ACTION ITEM: If a line in the entries contains the word "orange", list it.

INPUT DATA:
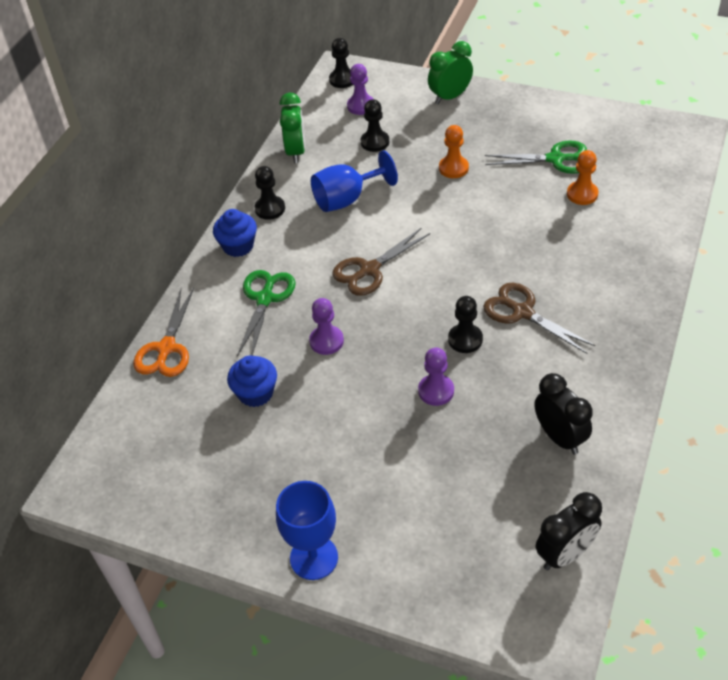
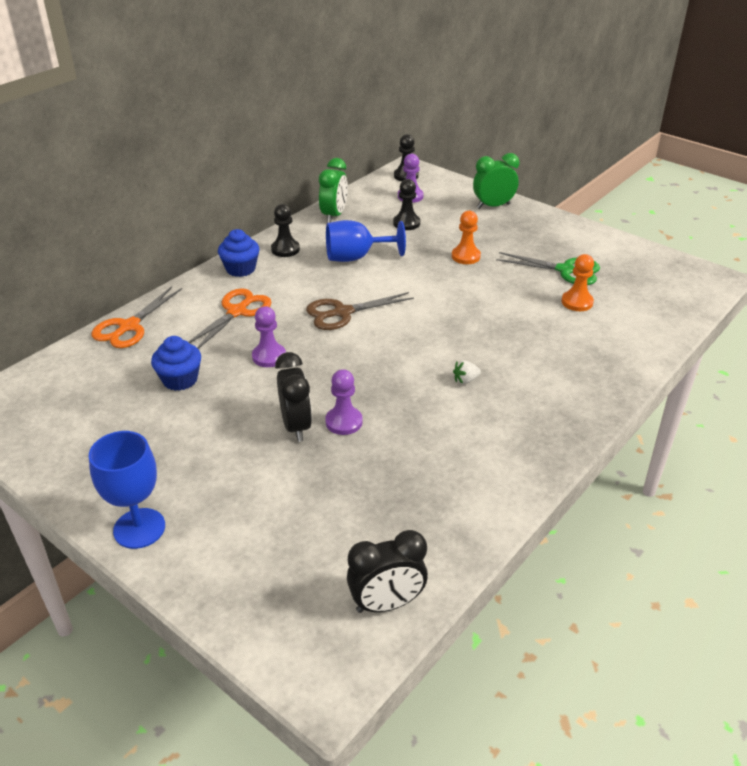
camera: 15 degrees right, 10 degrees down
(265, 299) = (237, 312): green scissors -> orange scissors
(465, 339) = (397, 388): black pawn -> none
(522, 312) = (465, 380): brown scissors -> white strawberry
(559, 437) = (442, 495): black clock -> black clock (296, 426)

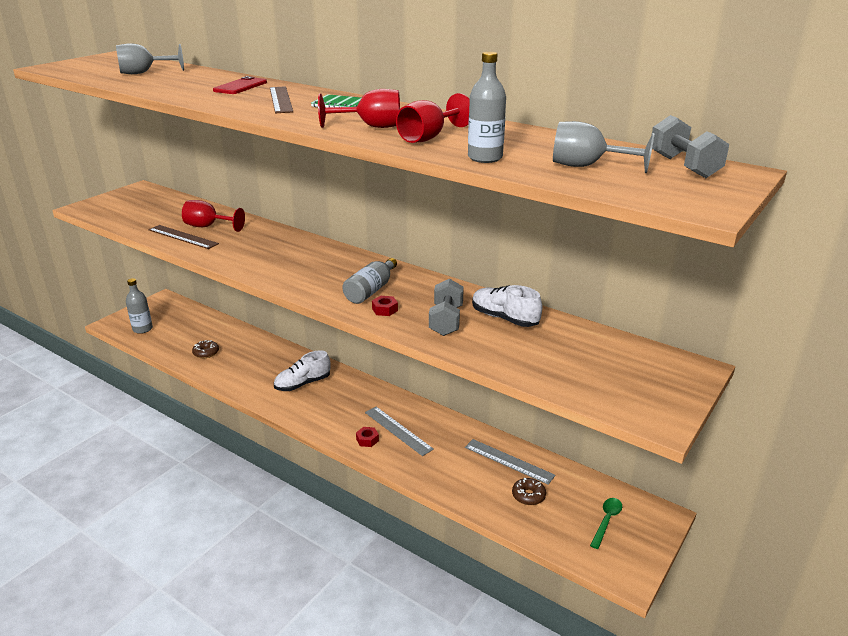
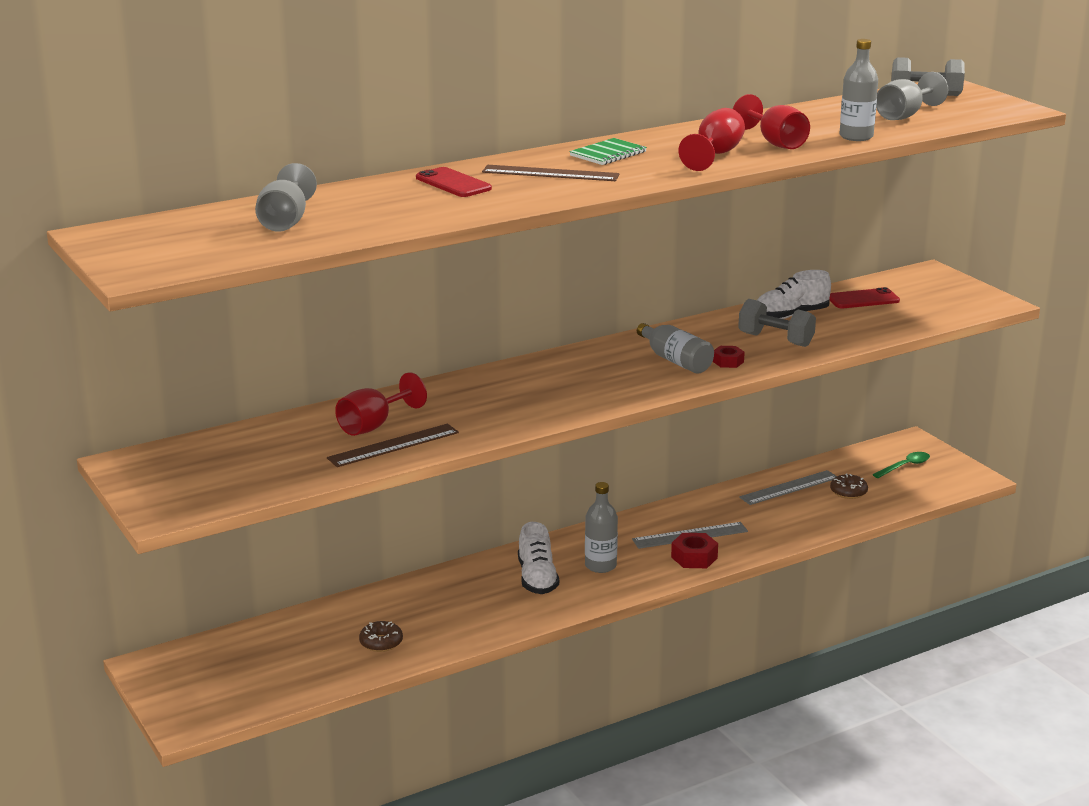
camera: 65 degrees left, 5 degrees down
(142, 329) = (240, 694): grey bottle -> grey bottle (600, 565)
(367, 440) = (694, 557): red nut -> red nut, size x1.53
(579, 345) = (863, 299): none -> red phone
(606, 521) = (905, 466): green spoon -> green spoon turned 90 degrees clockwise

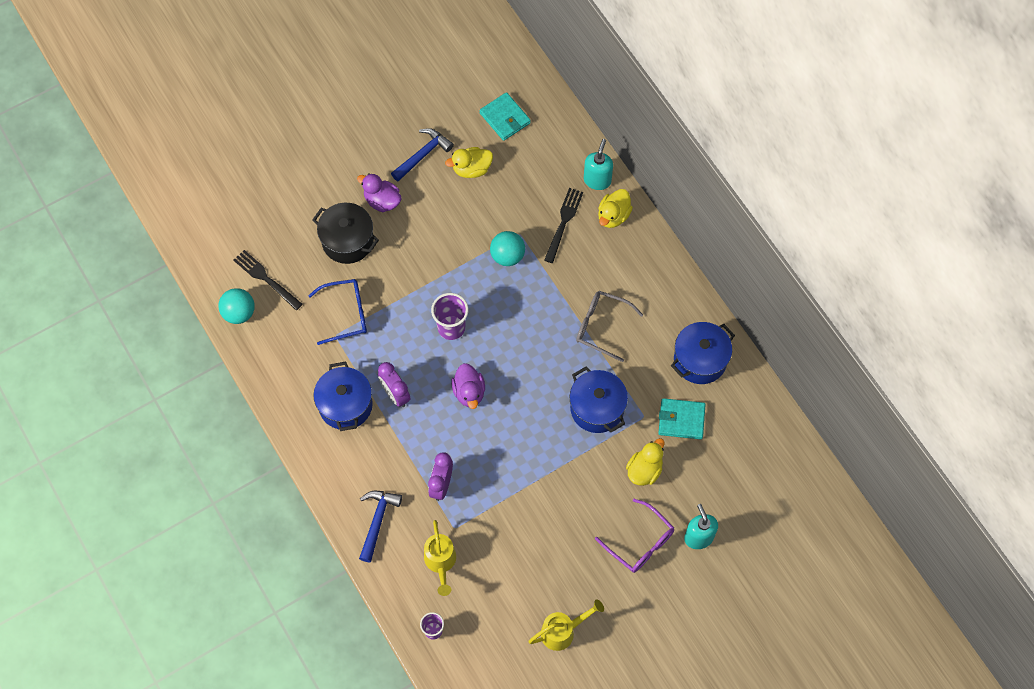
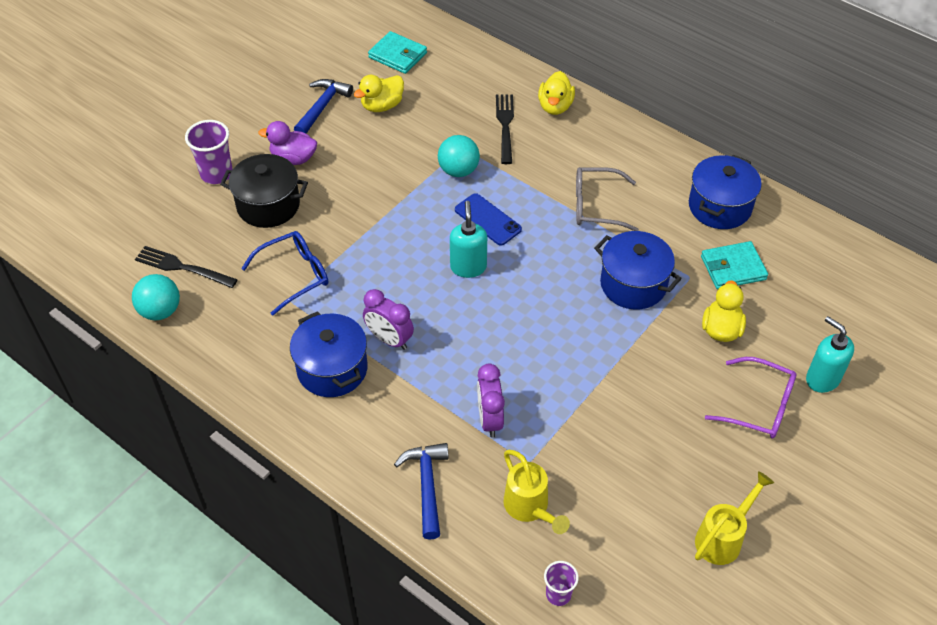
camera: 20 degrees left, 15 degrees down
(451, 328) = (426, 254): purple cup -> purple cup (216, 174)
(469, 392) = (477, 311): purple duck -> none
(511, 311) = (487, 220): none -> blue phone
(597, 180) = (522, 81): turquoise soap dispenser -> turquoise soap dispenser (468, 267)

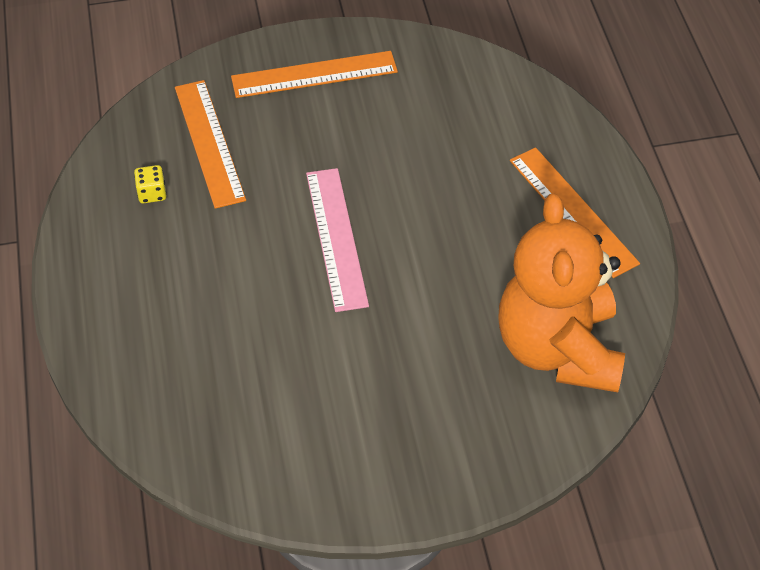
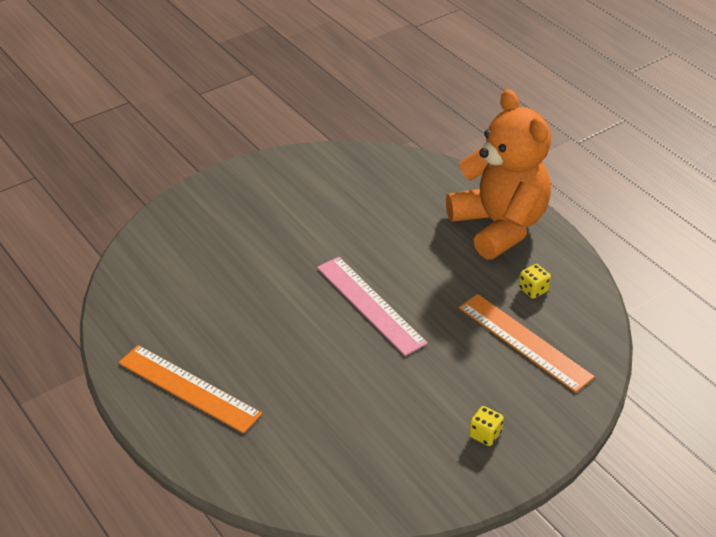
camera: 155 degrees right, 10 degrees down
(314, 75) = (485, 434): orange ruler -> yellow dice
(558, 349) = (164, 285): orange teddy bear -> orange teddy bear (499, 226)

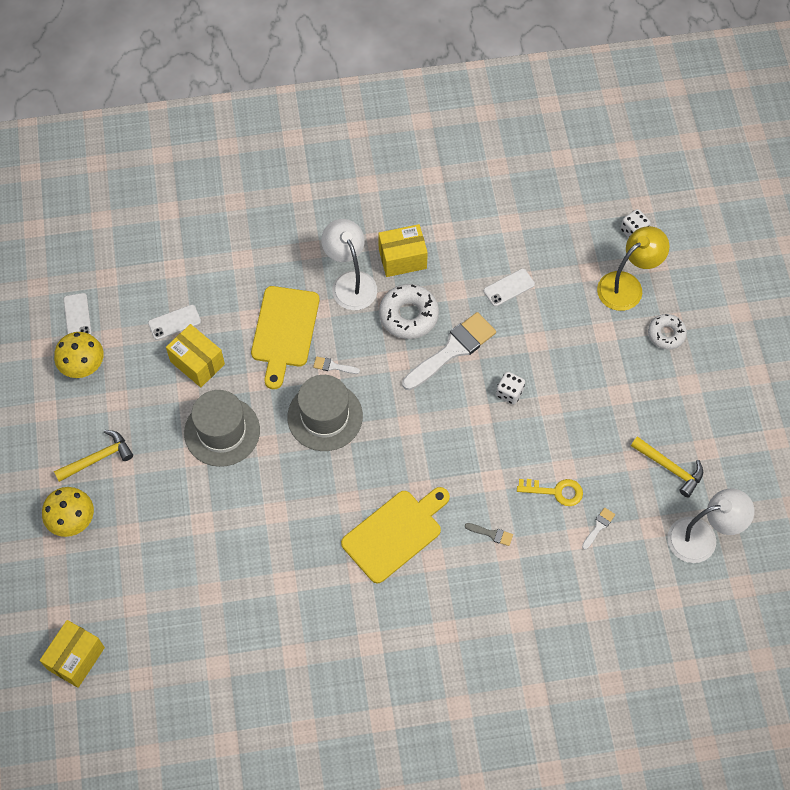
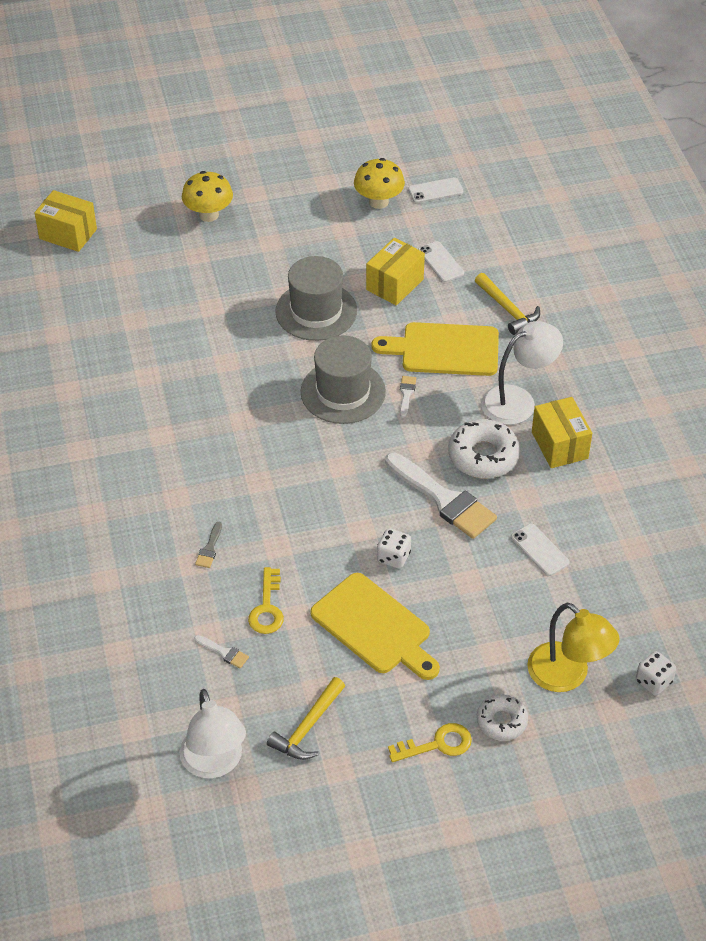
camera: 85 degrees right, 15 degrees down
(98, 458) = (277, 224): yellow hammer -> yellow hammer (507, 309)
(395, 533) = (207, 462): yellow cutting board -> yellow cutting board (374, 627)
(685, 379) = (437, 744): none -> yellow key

OUTPUT FOR THIS TASK:
(265, 299) = (237, 312): green scissors -> orange scissors
(314, 75) = (485, 434): orange ruler -> yellow dice
(558, 349) = (164, 285): orange teddy bear -> orange teddy bear (499, 226)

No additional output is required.